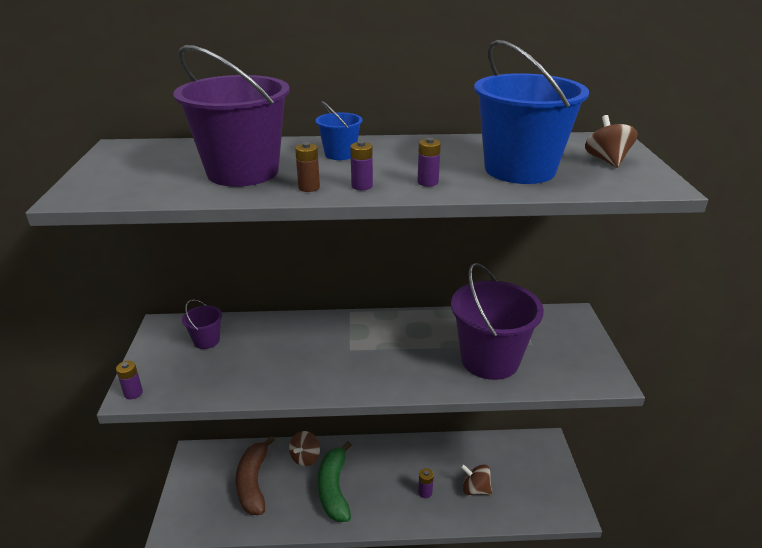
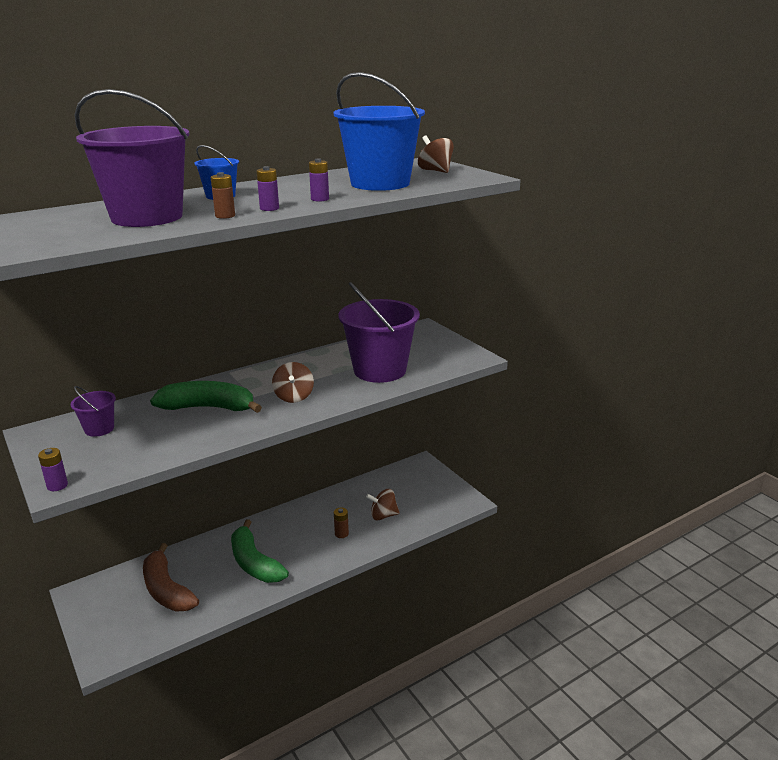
camera: 30 degrees left, 5 degrees down
(303, 349) = (209, 408): none -> green banana
(305, 457) = (208, 551): brown spinning top -> brown spinning top (294, 397)
(425, 492) = (341, 534): purple battery -> brown battery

▶ [EXERCISE INSTRUCTIONS]: Restate all of the material above word for word. Pictures do not belong in it.

▶ [WRITTEN SOLUTION]:
camera: 30 degrees left, 5 degrees down
(303, 349) = (209, 408): none -> green banana
(305, 457) = (208, 551): brown spinning top -> brown spinning top (294, 397)
(425, 492) = (341, 534): purple battery -> brown battery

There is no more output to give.